== Instructions to follow ==
Exclude all pictures, then copy each of the records exactly as written.

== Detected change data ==
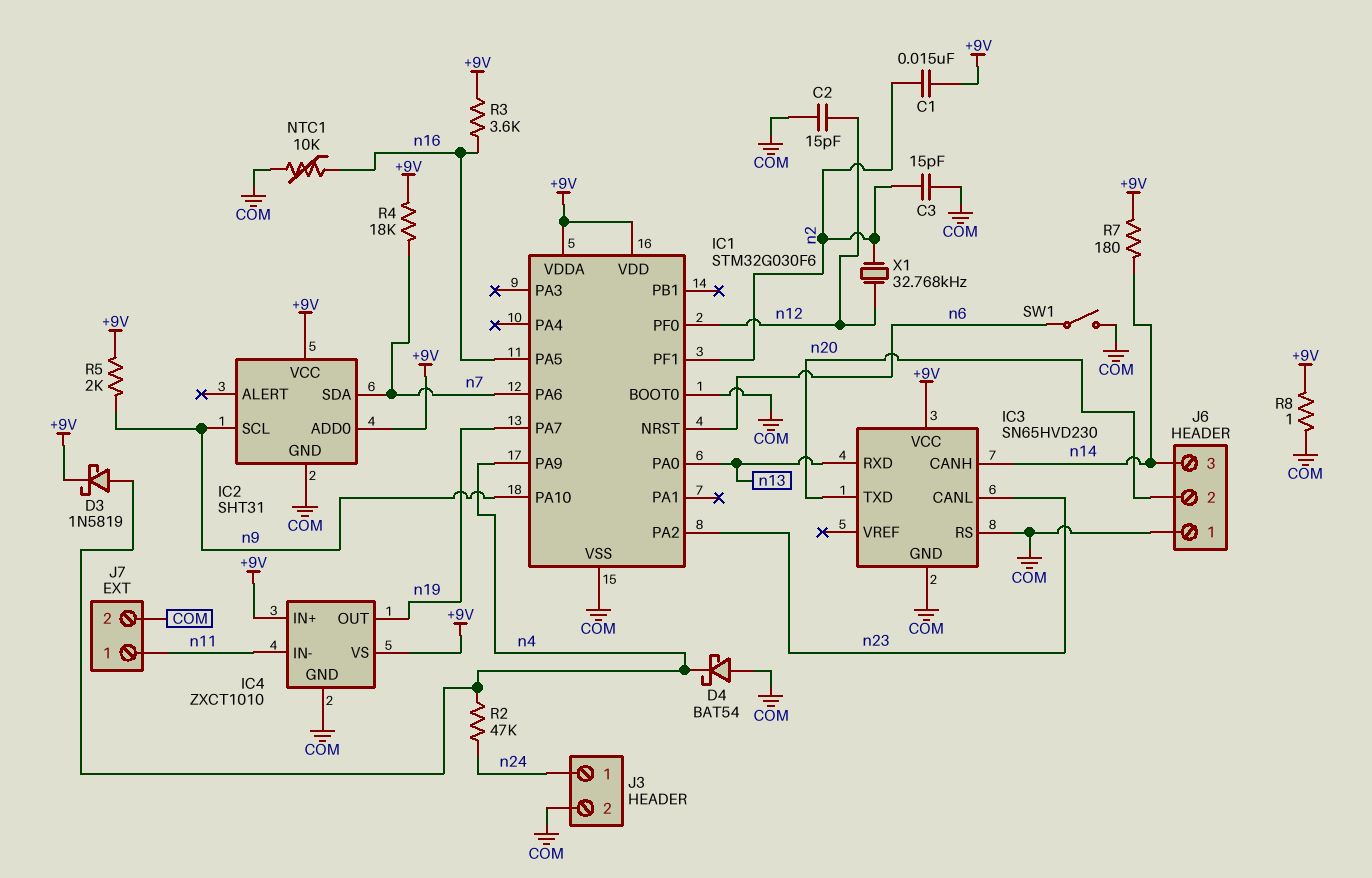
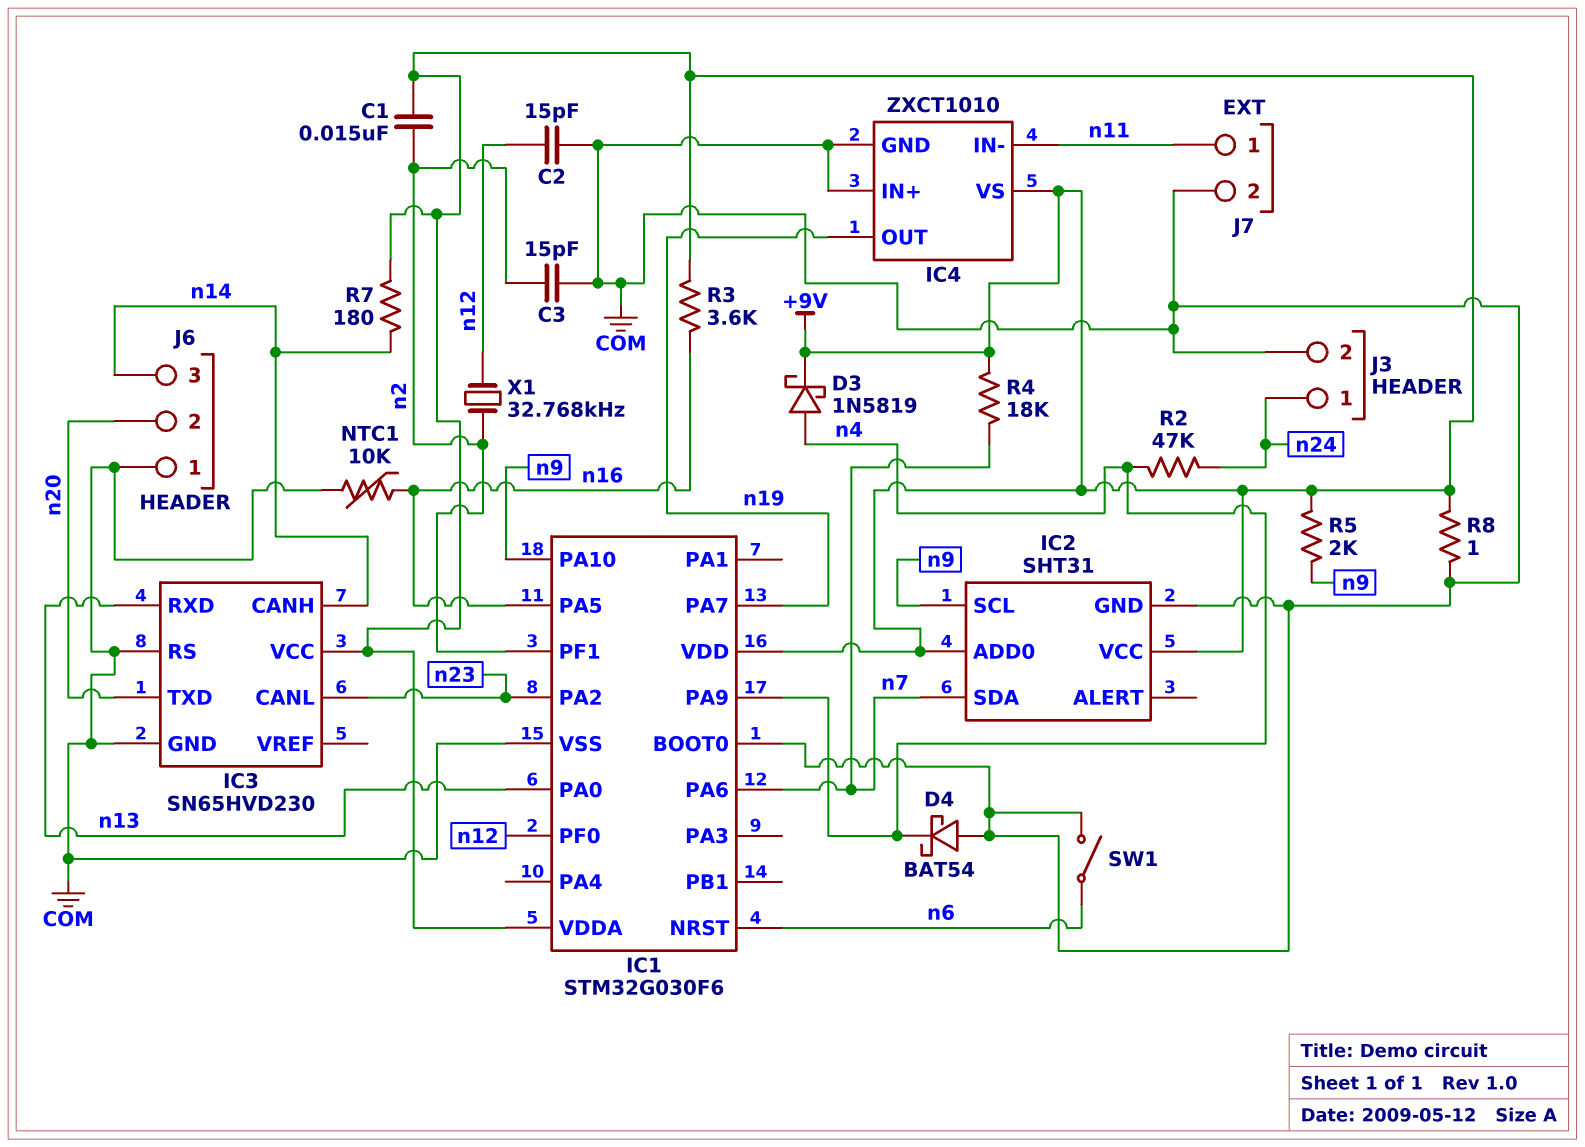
IC4 pin IN+: +9V -> COM

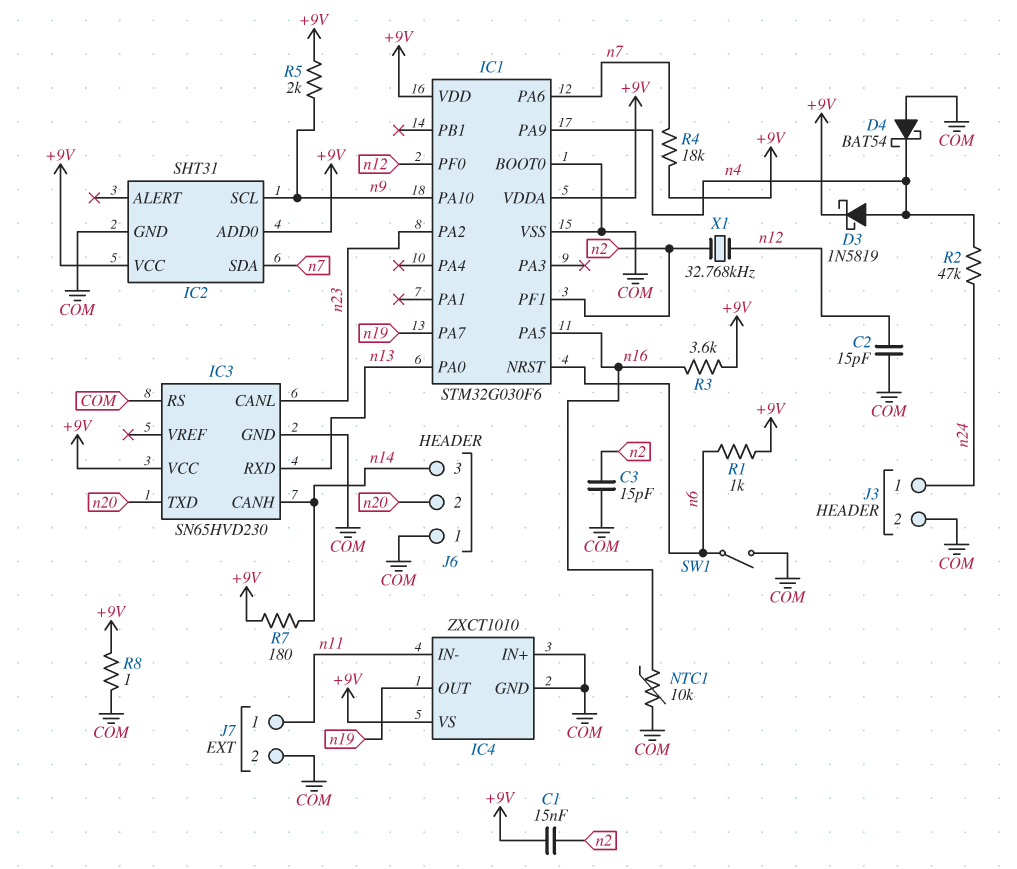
R1: none -> 1k (+9V, n6)

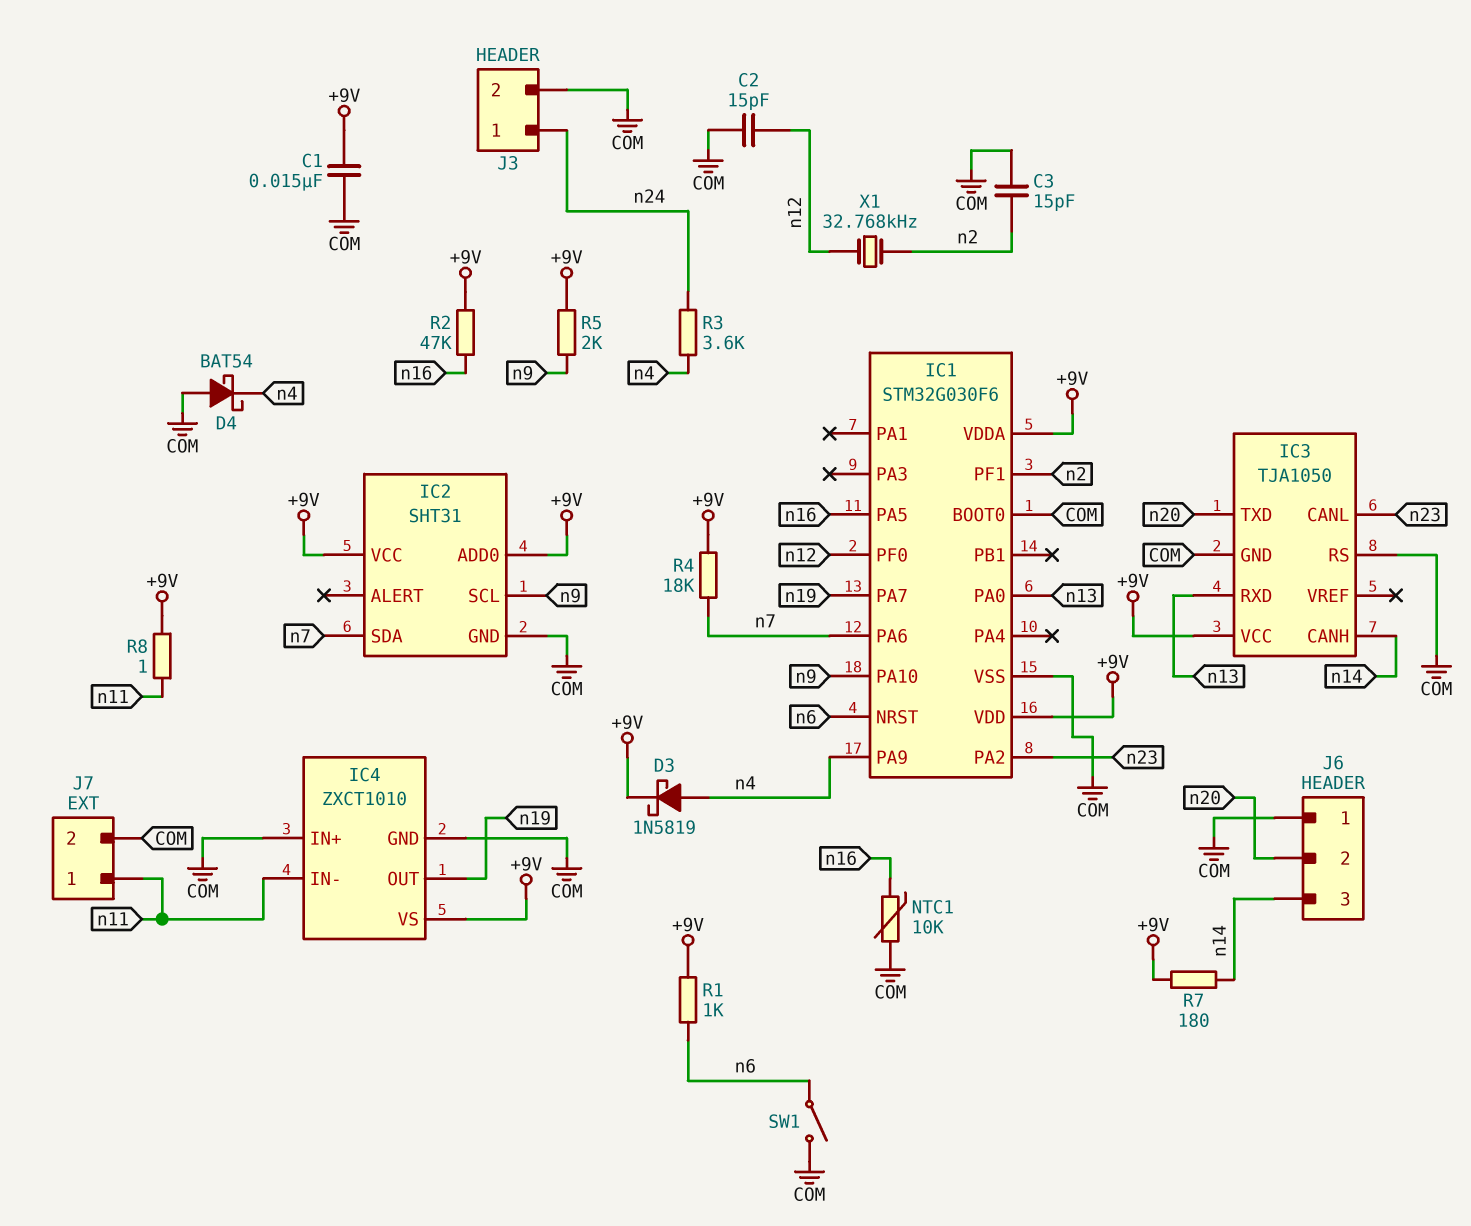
C1: 15nF (+9V, n2) -> 15nF (+9V, COM)
IC3: SN65HVD230 -> TJA1050
R2: 47k (n4, n24) -> 47k (+9V, n16)
R3: 3.6k (+9V, n16) -> 3.6k (n4, n24)
R8: 1 (+9V, COM) -> 1 (+9V, n11)

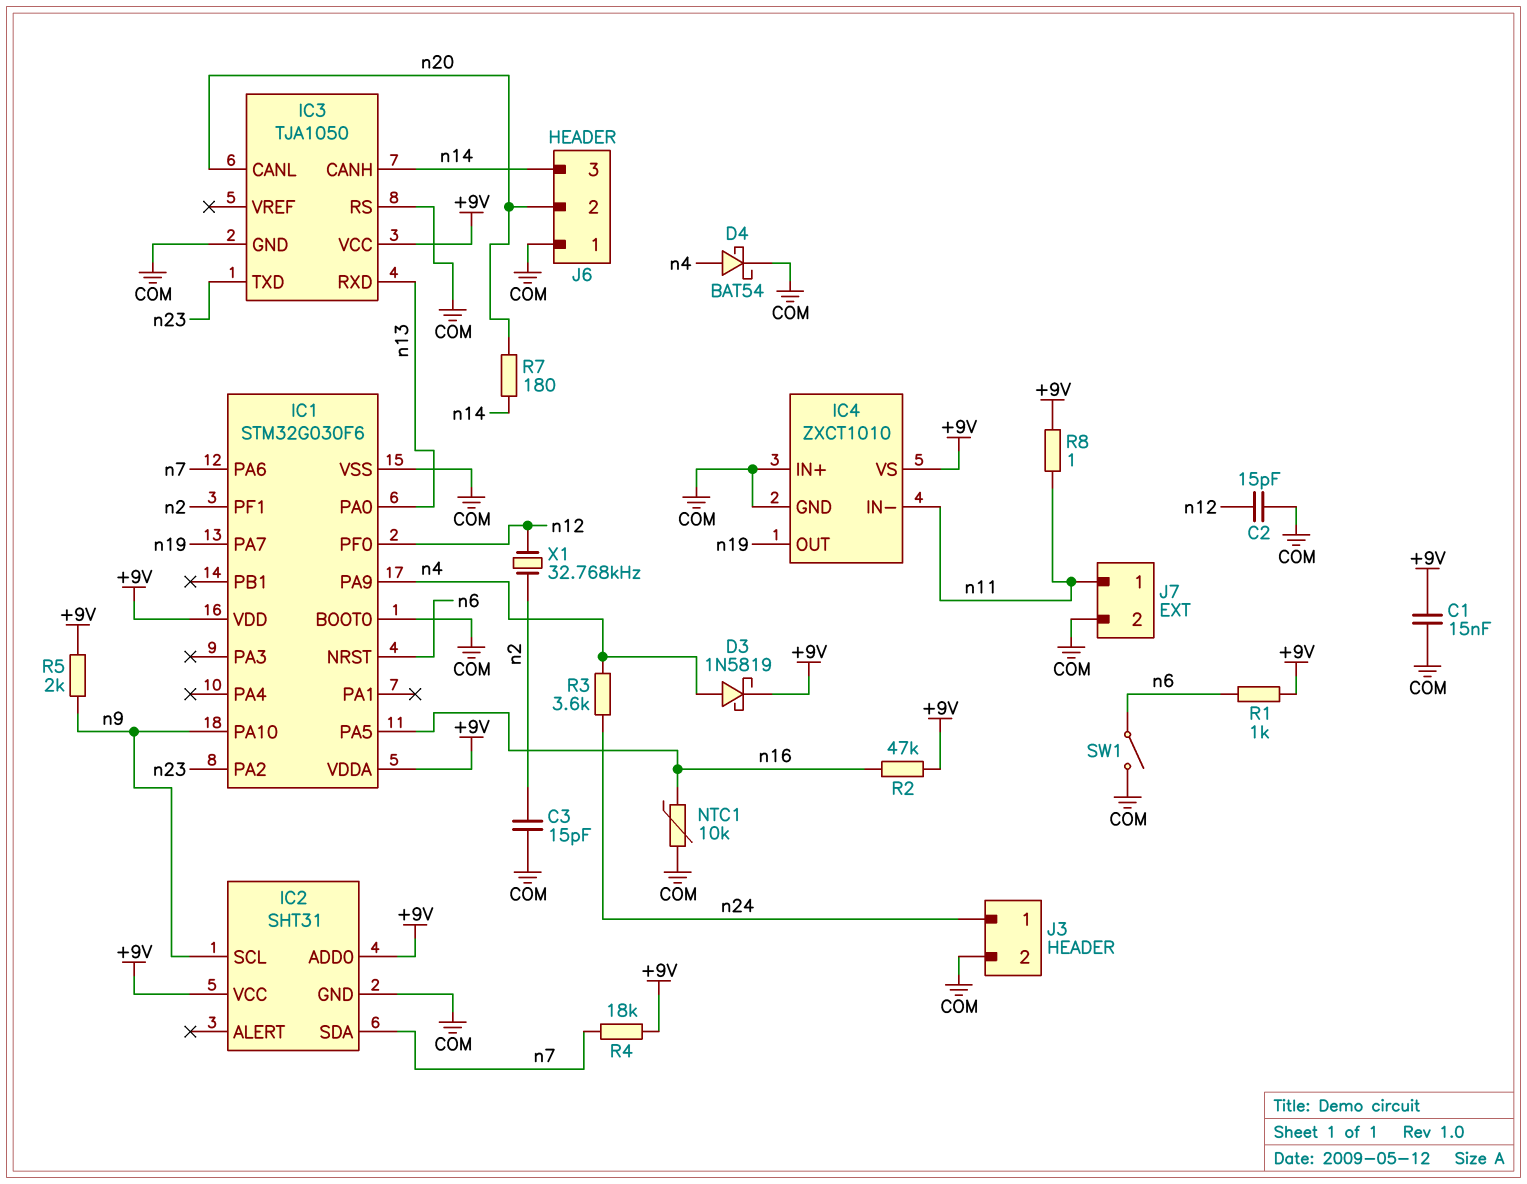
D4: schottky BAT54 (A COM, K n4) -> schottky BAT54 (A n4, K COM)
IC3 pin CANL: n23 -> n20
IC3 pin TXD: n20 -> n23
R7: 180 (+9V, n14) -> 180 (n14, n20)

== Answer ==
IC4 pin IN+: +9V -> COM

R1: none -> 1k (+9V, n6)

C1: 15nF (+9V, n2) -> 15nF (+9V, COM)
IC3: SN65HVD230 -> TJA1050
R2: 47k (n4, n24) -> 47k (+9V, n16)
R3: 3.6k (+9V, n16) -> 3.6k (n4, n24)
R8: 1 (+9V, COM) -> 1 (+9V, n11)

D4: schottky BAT54 (A COM, K n4) -> schottky BAT54 (A n4, K COM)
IC3 pin CANL: n23 -> n20
IC3 pin TXD: n20 -> n23
R7: 180 (+9V, n14) -> 180 (n14, n20)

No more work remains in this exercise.